▶ _Exercise directions_
Only the lines from the one with "white ruler: 3 -> 1" through the last line of the material below belong in the answer, copied exactly and without pictures.
---
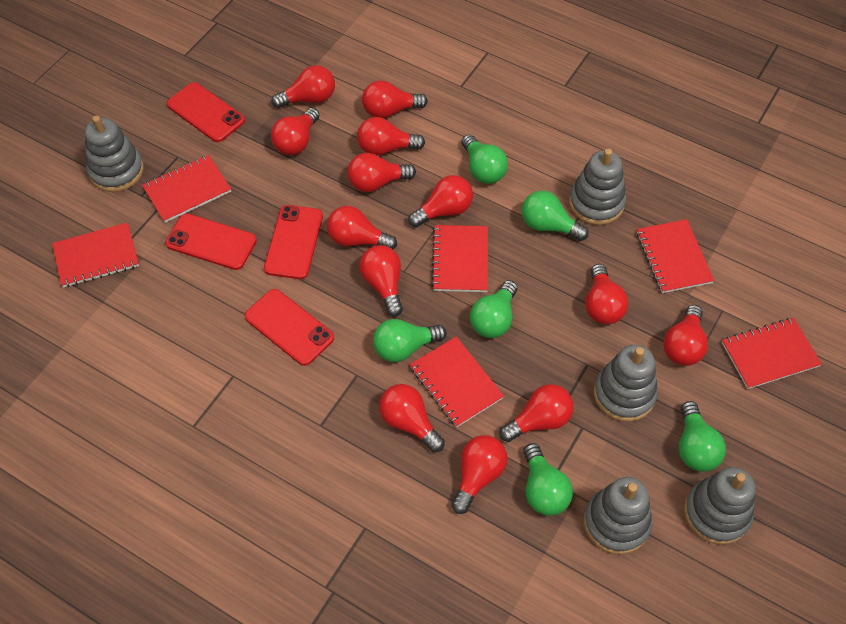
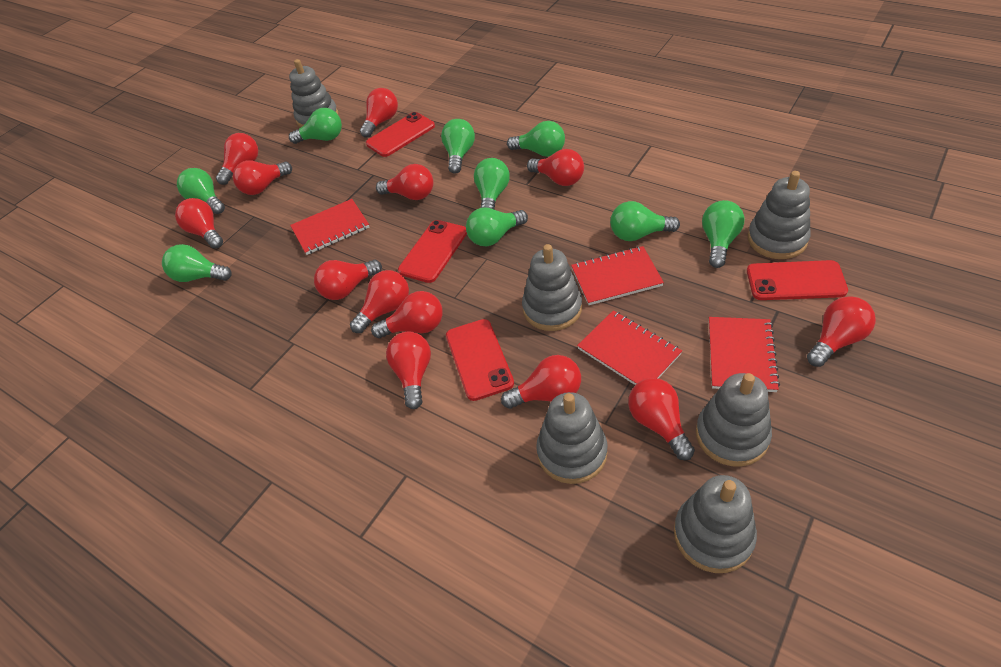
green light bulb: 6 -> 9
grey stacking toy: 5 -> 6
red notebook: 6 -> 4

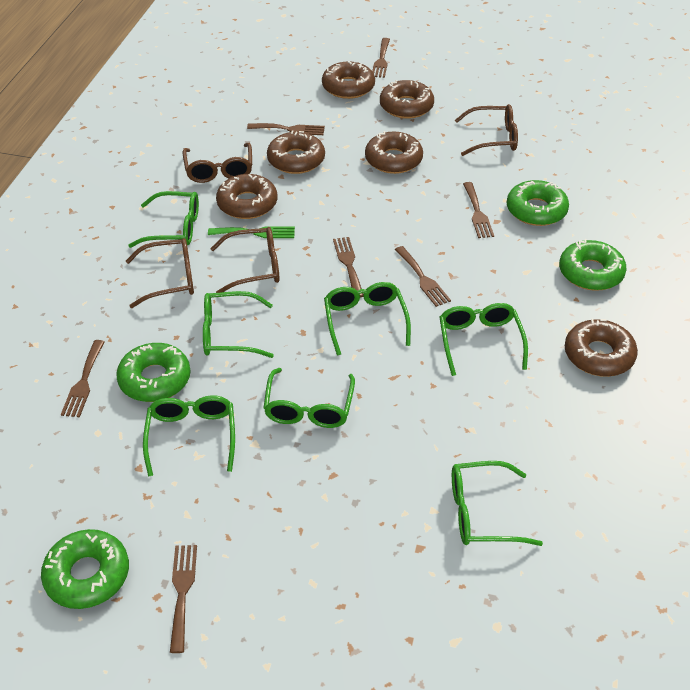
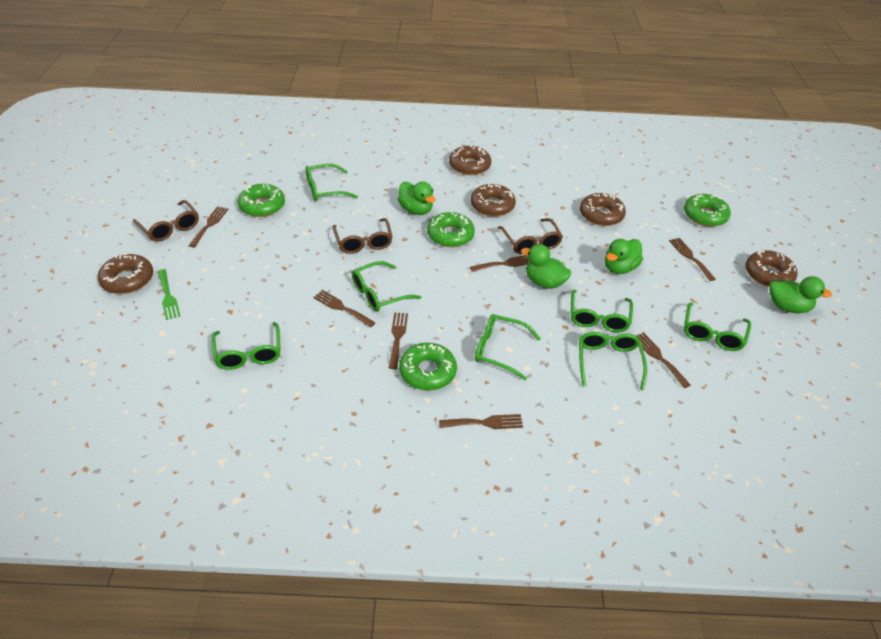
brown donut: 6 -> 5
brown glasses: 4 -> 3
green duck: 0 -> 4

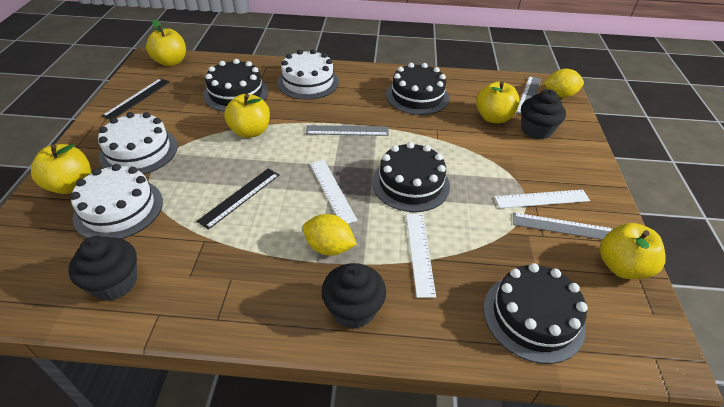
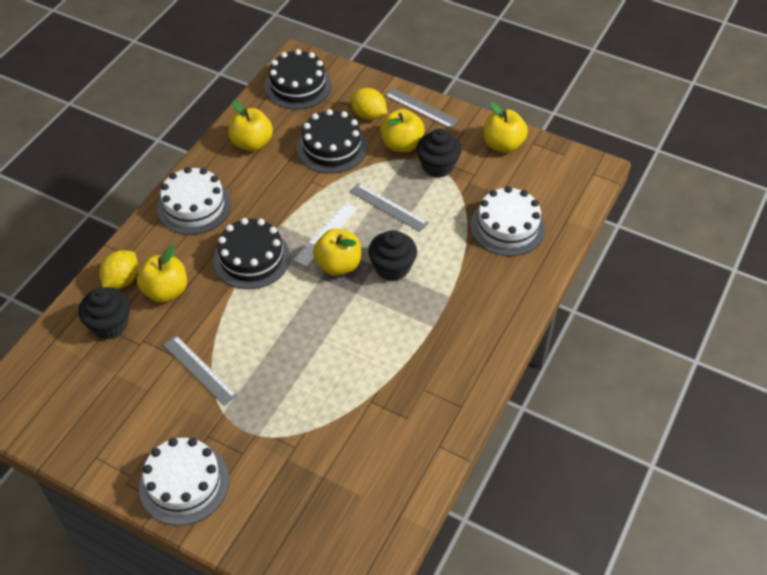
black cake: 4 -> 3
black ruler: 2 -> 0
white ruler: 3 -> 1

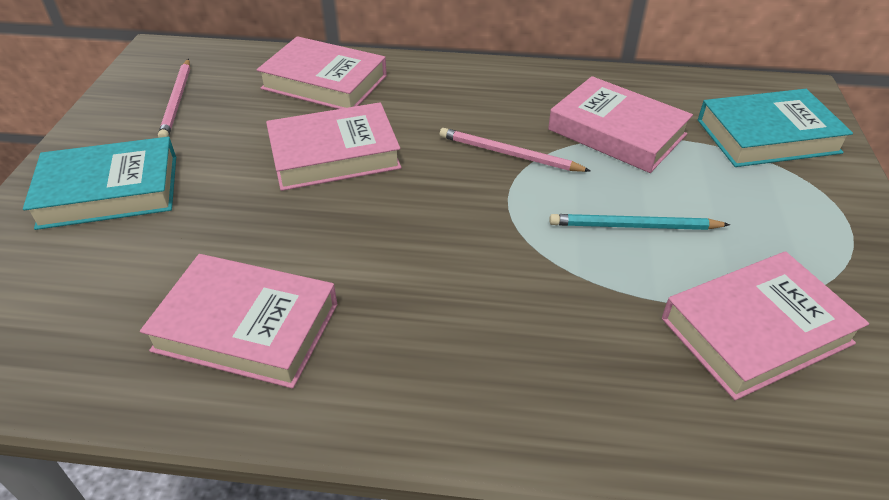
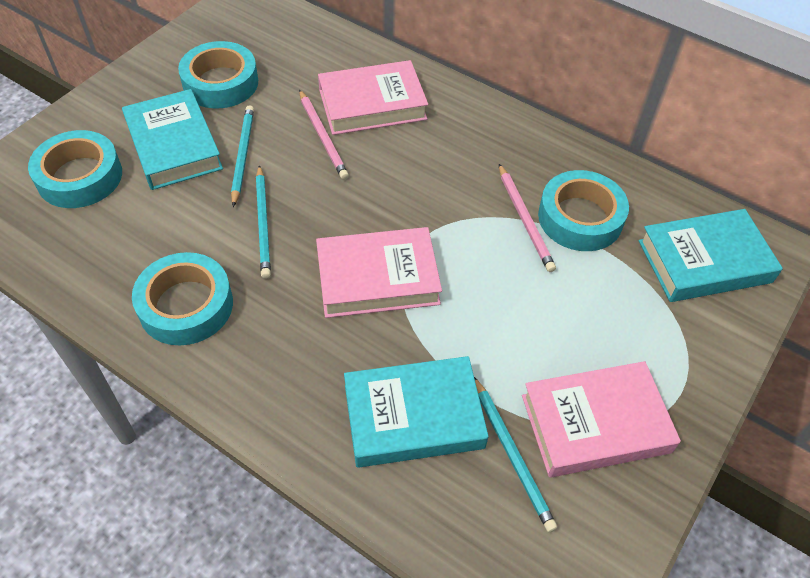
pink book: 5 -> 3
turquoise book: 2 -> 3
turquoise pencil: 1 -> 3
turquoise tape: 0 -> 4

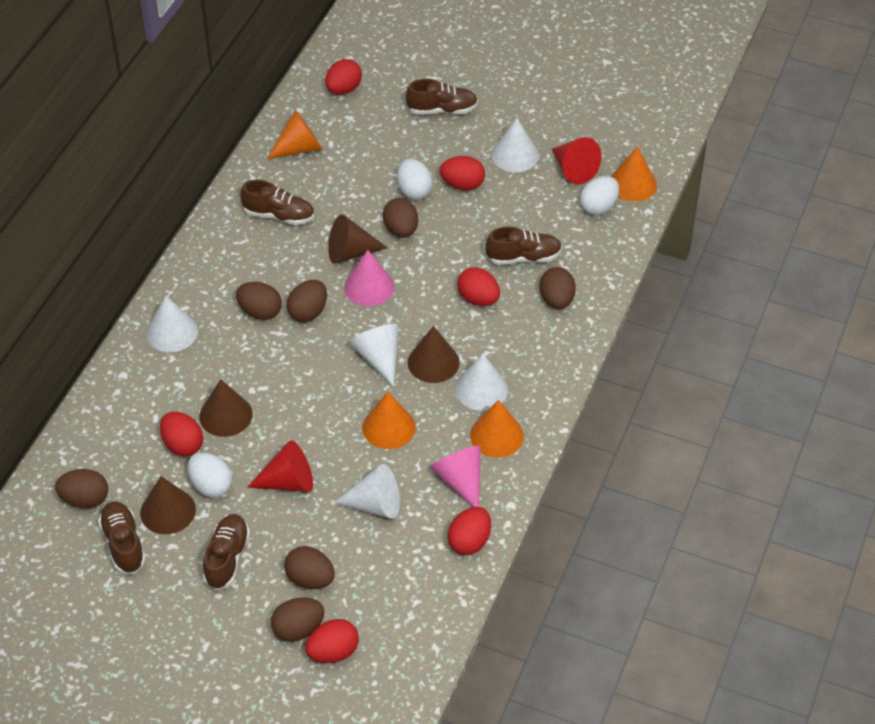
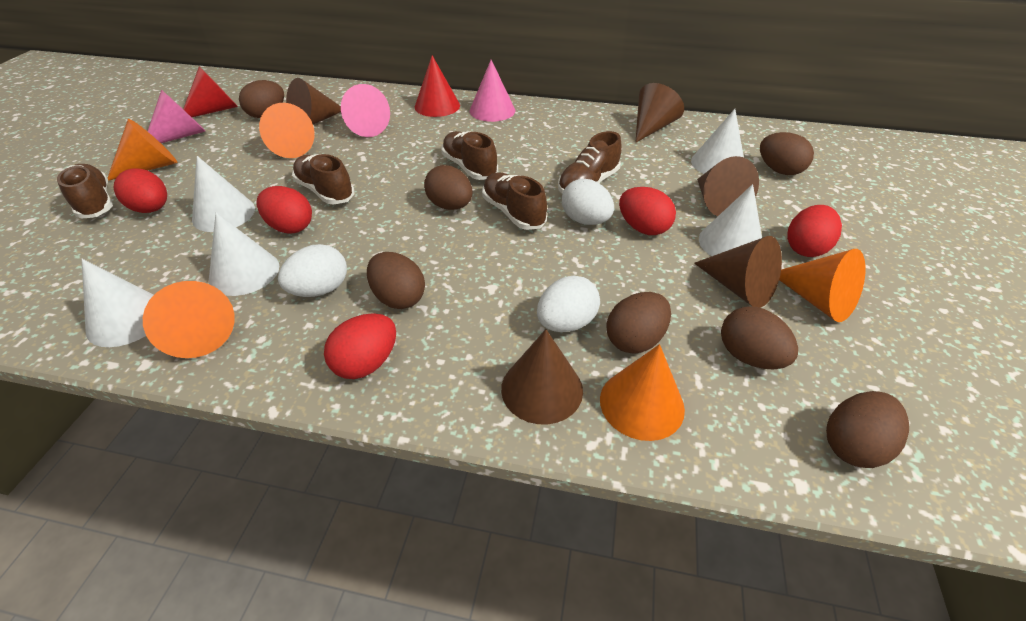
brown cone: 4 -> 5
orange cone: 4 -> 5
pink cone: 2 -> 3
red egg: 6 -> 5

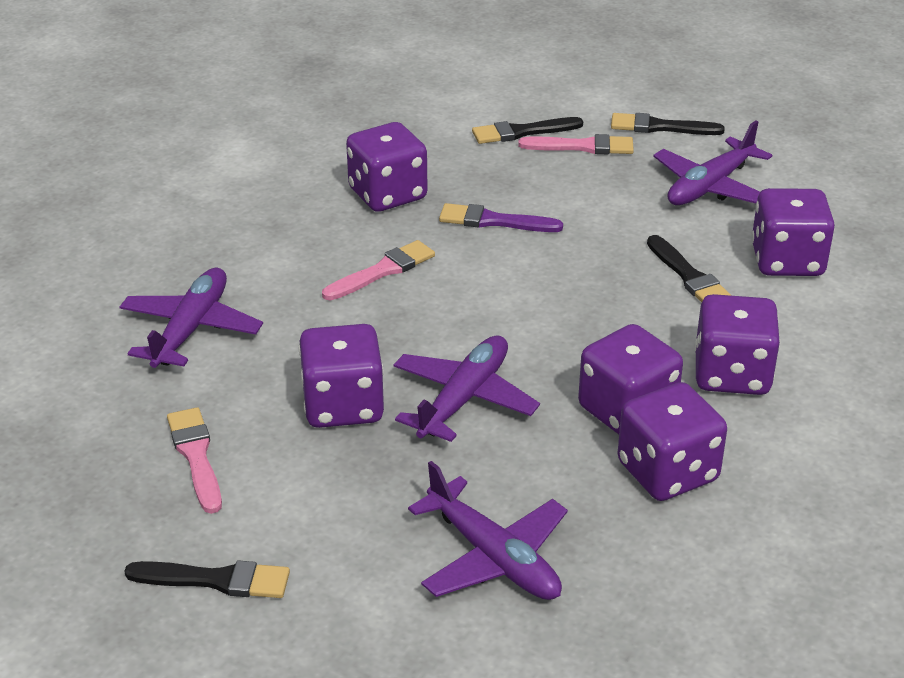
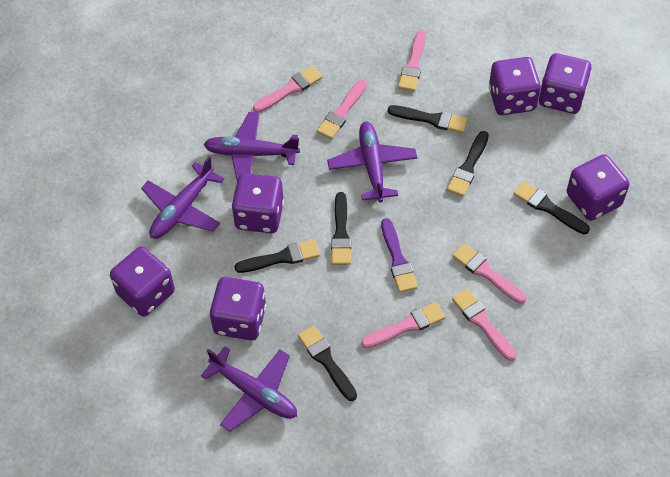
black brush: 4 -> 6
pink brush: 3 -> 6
---
▶ _Task response_
white ruler: 3 -> 1

pink book: 5 -> 3
turquoise book: 2 -> 3
turquoise pencil: 1 -> 3
turquoise tape: 0 -> 4

brown cone: 4 -> 5
orange cone: 4 -> 5
pink cone: 2 -> 3
red egg: 6 -> 5

black brush: 4 -> 6
pink brush: 3 -> 6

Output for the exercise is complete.